* **Material supplied**:

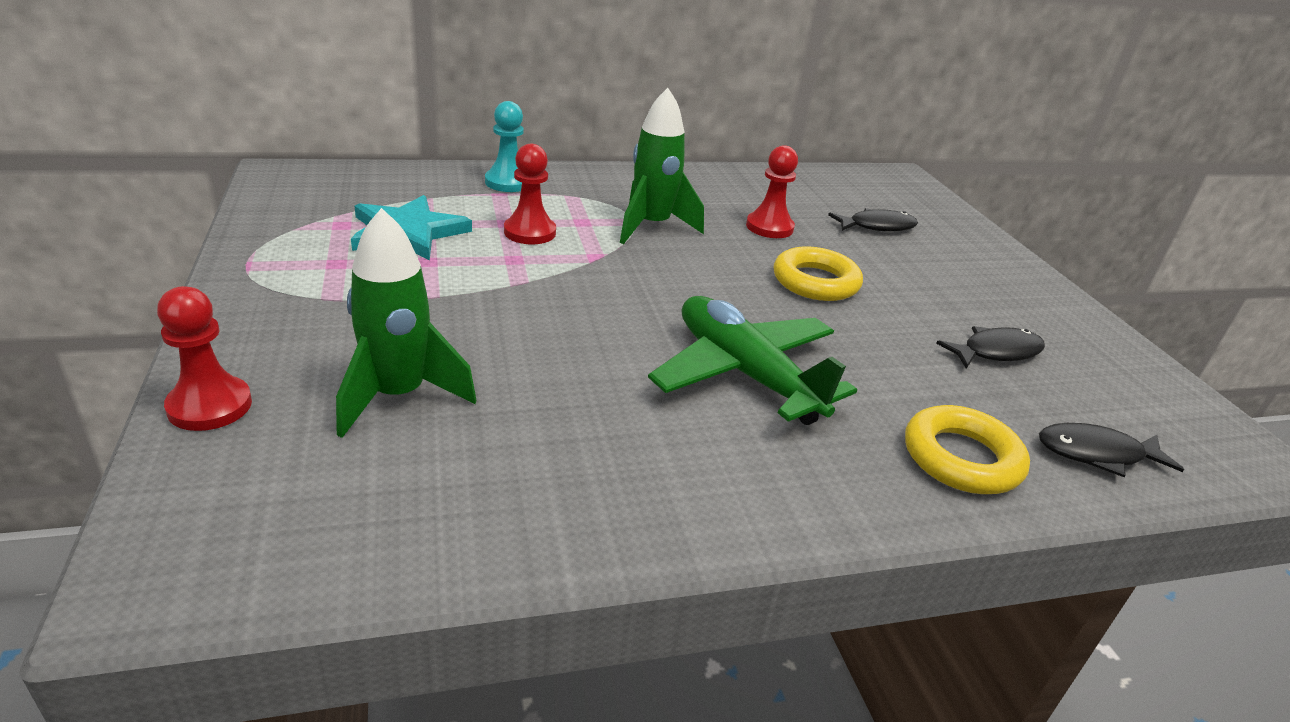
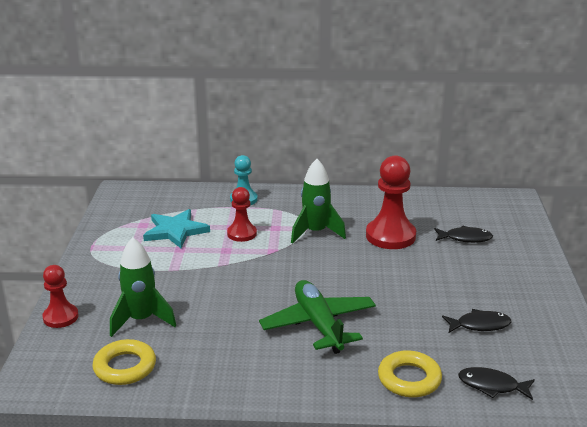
camera: 20 degrees right, 5 degrees down
(769, 227) = (390, 236): red pawn -> red pawn, size x1.68
(815, 282) = (396, 274): yellow ring -> yellow ring (125, 367)

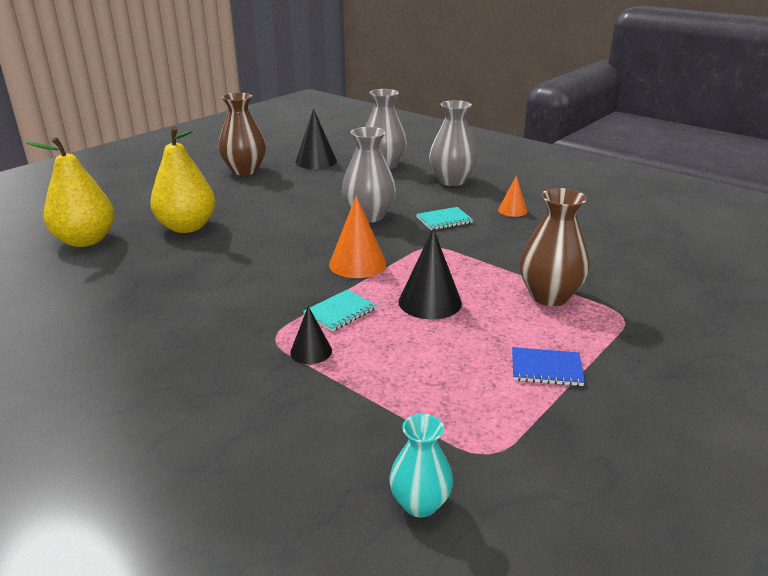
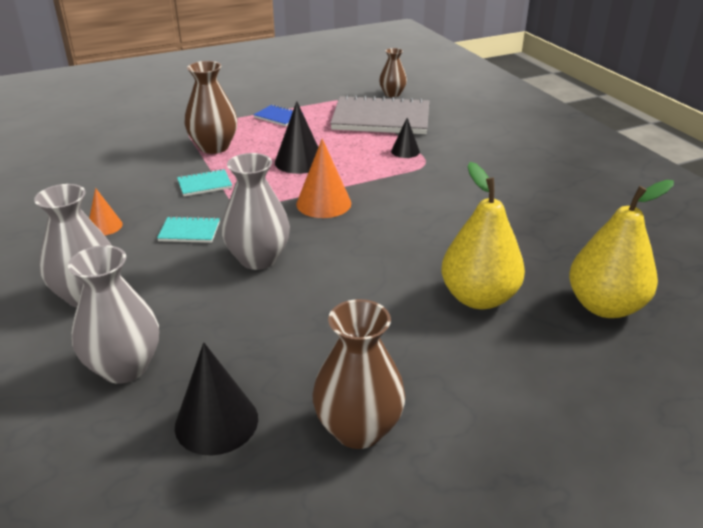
camera: 155 degrees left, 5 degrees up
(340, 312) = (369, 169): turquoise notebook -> turquoise notebook (204, 184)
(389, 412) = (381, 119): none -> grey notebook
(420, 503) = (392, 94): turquoise vase -> brown vase

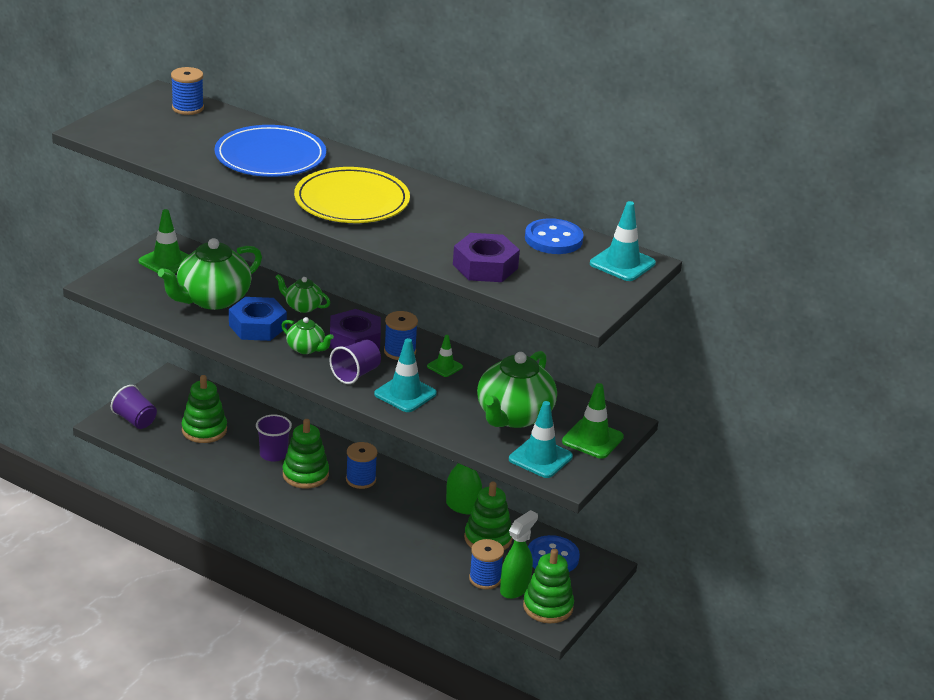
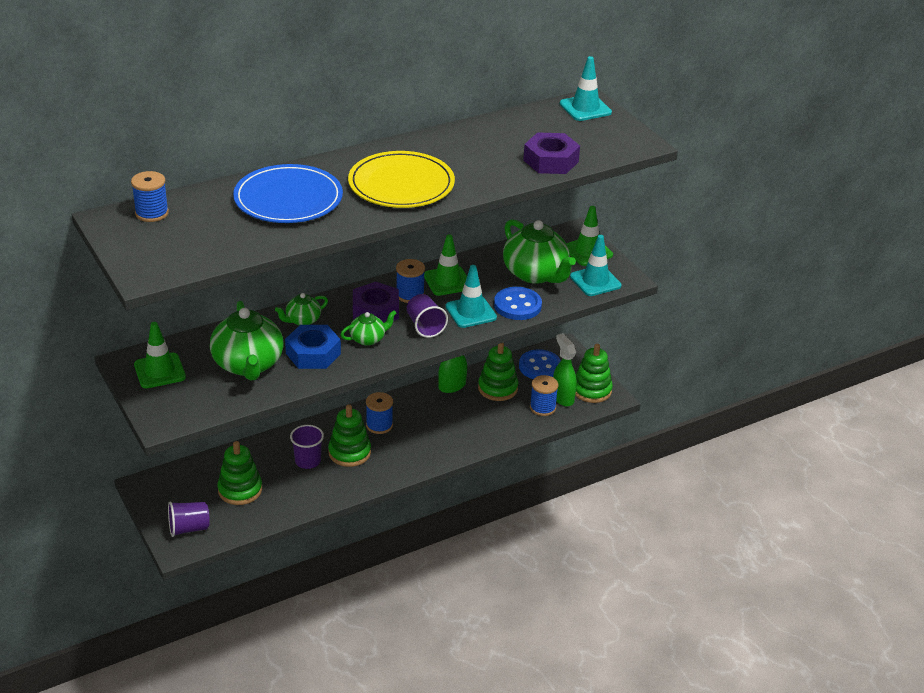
camera: 60 degrees left, 5 degrees up
(444, 366) = (447, 281): green traffic cone -> green traffic cone, size x1.69
(553, 239) = (530, 122): blue button -> blue button (517, 305)

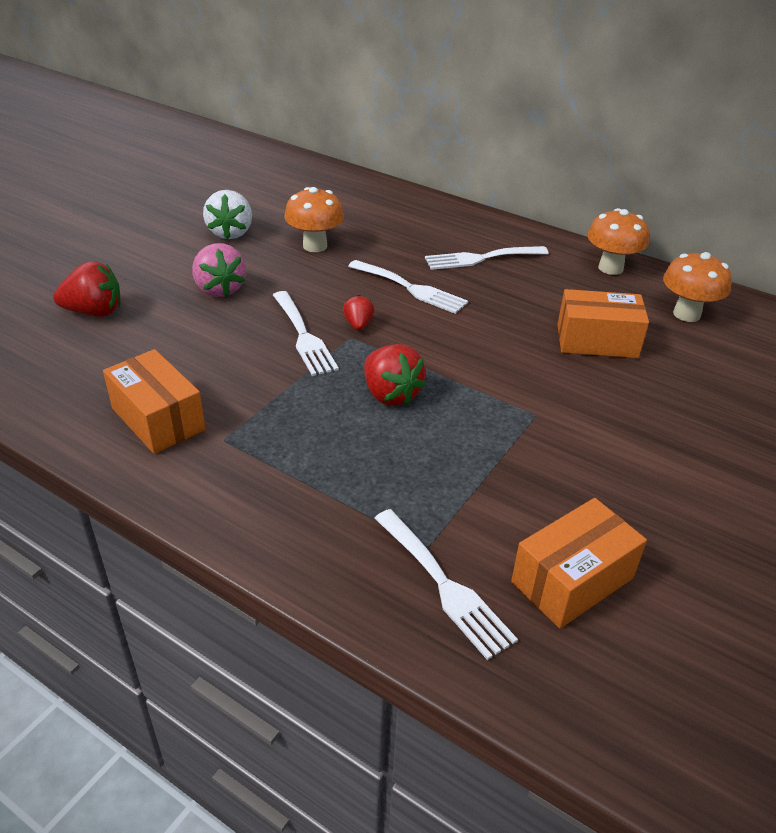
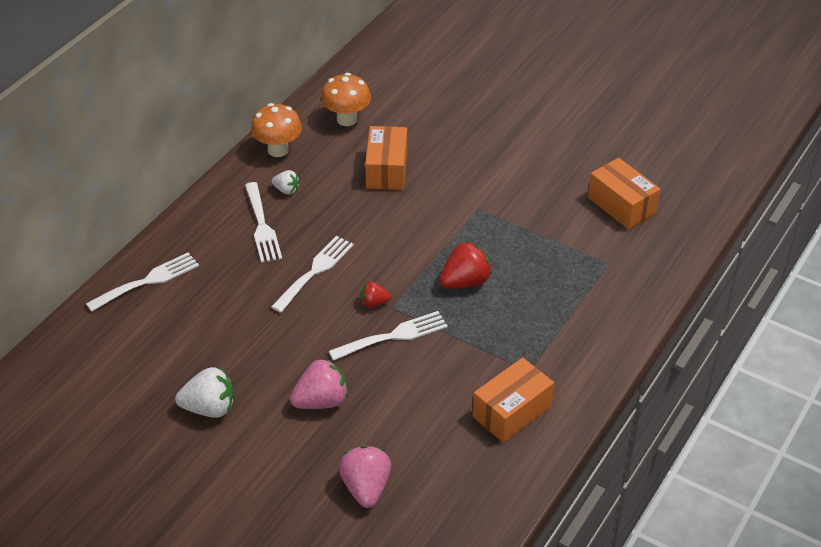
camera: 90 degrees left, 5 degrees up
(94, 312) = (366, 488): red strawberry -> pink strawberry
(315, 246) = (238, 340): orange mushroom -> none
(444, 586) = (637, 256): white fork -> white fork (148, 281)
(542, 272) = (286, 190): none -> white strawberry

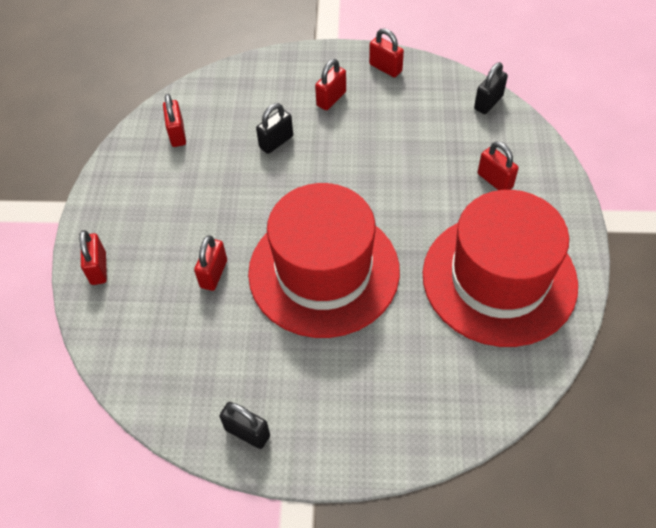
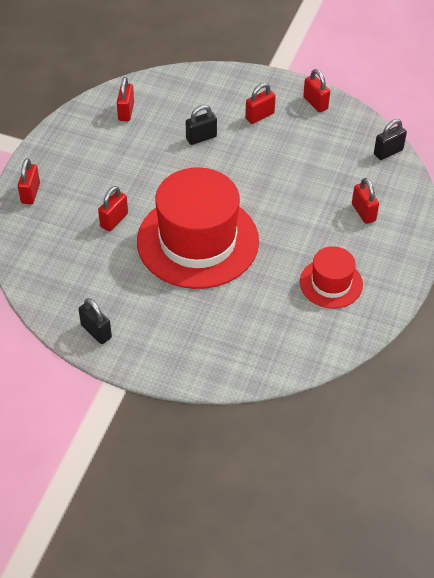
camera: 15 degrees right, 5 degrees down
(499, 279) = (331, 283): red hat -> red hat, size x0.50

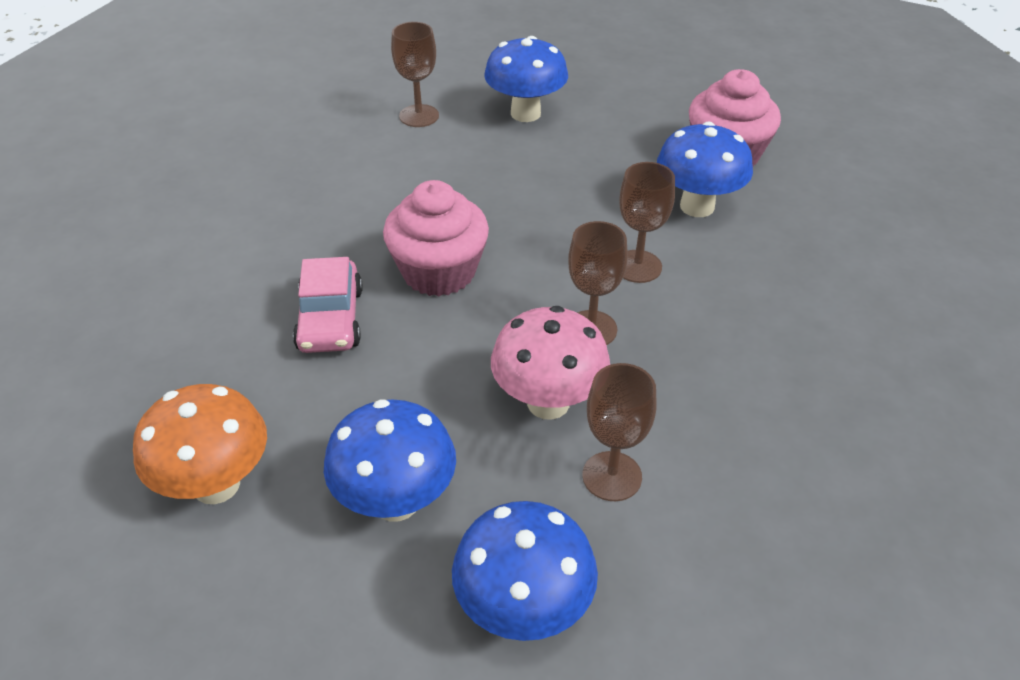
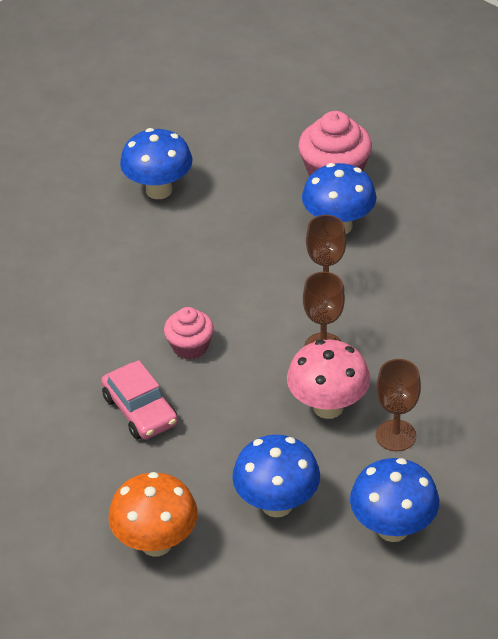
camera: 25 degrees left, 0 degrees up
(419, 116) = (74, 223): brown goblet -> none
(439, 272) = (190, 346): pink cupcake -> pink cupcake, size x0.62

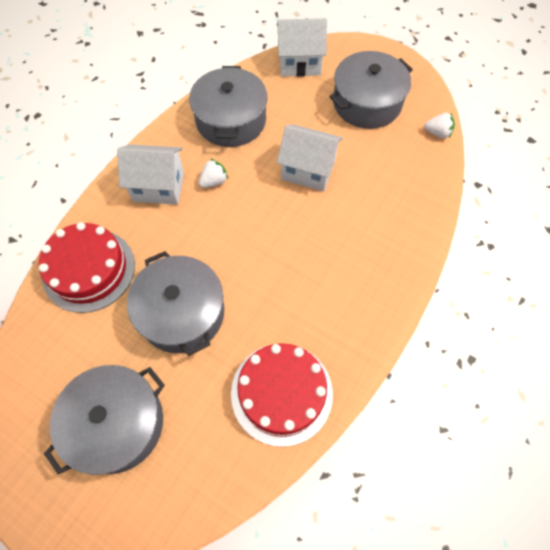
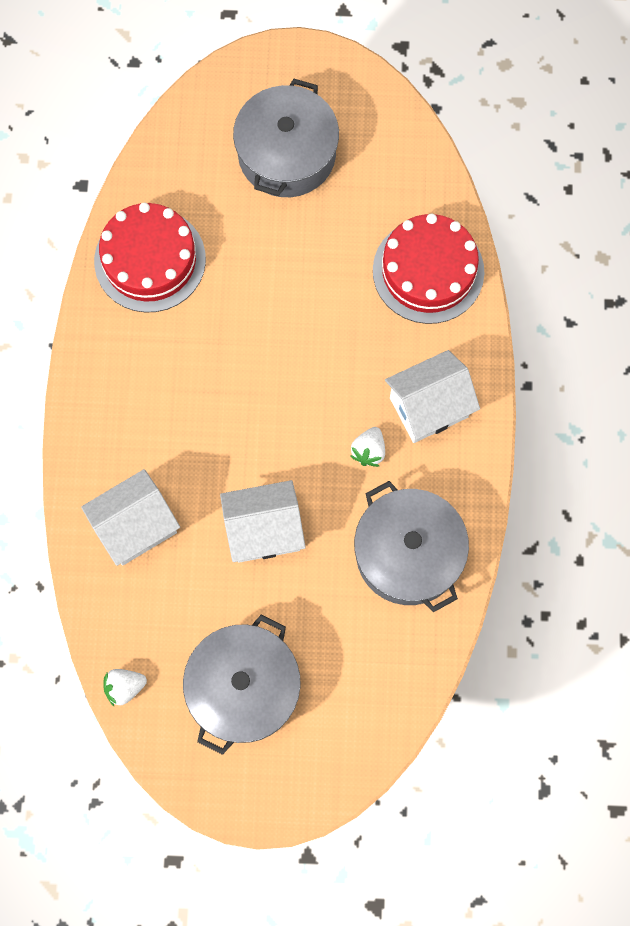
camera: 150 degrees right, 10 degrees up
(182, 313) = (297, 281): grey pot -> none
(299, 63) = (377, 710): white house -> white house (136, 526)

* **What this task involves**:
Your copy should consist solely of the lines from the line containing "camera: 60 degrees left, 5 degrees up" through the last line of the records above, reproduced exactly, with the pictures left out.

* **Answer box**:
camera: 60 degrees left, 5 degrees up
(444, 366) = (447, 281): green traffic cone -> green traffic cone, size x1.69
(553, 239) = (530, 122): blue button -> blue button (517, 305)

camera: 90 degrees left, 5 degrees up
(94, 312) = (366, 488): red strawberry -> pink strawberry
(315, 246) = (238, 340): orange mushroom -> none
(444, 586) = (637, 256): white fork -> white fork (148, 281)
(542, 272) = (286, 190): none -> white strawberry

camera: 15 degrees right, 5 degrees down
(499, 279) = (331, 283): red hat -> red hat, size x0.50

camera: 25 degrees left, 0 degrees up
(419, 116) = (74, 223): brown goblet -> none
(439, 272) = (190, 346): pink cupcake -> pink cupcake, size x0.62

camera: 150 degrees right, 10 degrees up
(182, 313) = (297, 281): grey pot -> none
(299, 63) = (377, 710): white house -> white house (136, 526)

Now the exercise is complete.